===== TASK INPUT
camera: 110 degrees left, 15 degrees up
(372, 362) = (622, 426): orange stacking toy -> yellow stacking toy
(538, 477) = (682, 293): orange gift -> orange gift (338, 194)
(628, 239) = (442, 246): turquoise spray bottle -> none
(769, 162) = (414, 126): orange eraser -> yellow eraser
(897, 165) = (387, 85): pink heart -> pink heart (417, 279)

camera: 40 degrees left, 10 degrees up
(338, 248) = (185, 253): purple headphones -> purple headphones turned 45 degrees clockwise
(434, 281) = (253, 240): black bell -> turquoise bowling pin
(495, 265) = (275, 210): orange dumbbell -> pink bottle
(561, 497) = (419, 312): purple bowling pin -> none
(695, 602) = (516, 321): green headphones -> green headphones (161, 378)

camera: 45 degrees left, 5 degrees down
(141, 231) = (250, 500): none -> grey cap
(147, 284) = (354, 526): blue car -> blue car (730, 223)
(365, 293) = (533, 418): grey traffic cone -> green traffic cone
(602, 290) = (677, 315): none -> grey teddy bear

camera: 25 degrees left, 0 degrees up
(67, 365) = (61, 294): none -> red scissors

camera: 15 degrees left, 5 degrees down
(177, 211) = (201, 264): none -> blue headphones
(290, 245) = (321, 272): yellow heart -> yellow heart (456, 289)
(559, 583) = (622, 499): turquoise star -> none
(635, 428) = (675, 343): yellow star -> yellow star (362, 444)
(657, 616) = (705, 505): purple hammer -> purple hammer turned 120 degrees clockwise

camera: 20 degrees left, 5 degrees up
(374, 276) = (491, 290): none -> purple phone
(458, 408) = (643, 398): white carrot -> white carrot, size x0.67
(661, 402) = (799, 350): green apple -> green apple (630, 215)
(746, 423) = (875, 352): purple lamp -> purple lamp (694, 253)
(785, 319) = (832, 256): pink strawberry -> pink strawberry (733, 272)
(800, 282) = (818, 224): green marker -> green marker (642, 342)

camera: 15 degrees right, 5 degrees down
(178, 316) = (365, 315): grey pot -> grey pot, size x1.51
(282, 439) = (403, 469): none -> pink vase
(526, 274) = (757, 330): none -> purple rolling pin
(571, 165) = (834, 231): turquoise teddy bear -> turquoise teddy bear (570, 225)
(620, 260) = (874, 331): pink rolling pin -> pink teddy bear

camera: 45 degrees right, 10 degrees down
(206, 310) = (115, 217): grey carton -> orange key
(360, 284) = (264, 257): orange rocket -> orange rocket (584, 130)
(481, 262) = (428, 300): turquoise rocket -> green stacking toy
==========
* **BRIEF**
Find every line of the data above that holds the word "right", then state how many there are and nothing else.

* **THE ANSWER**
2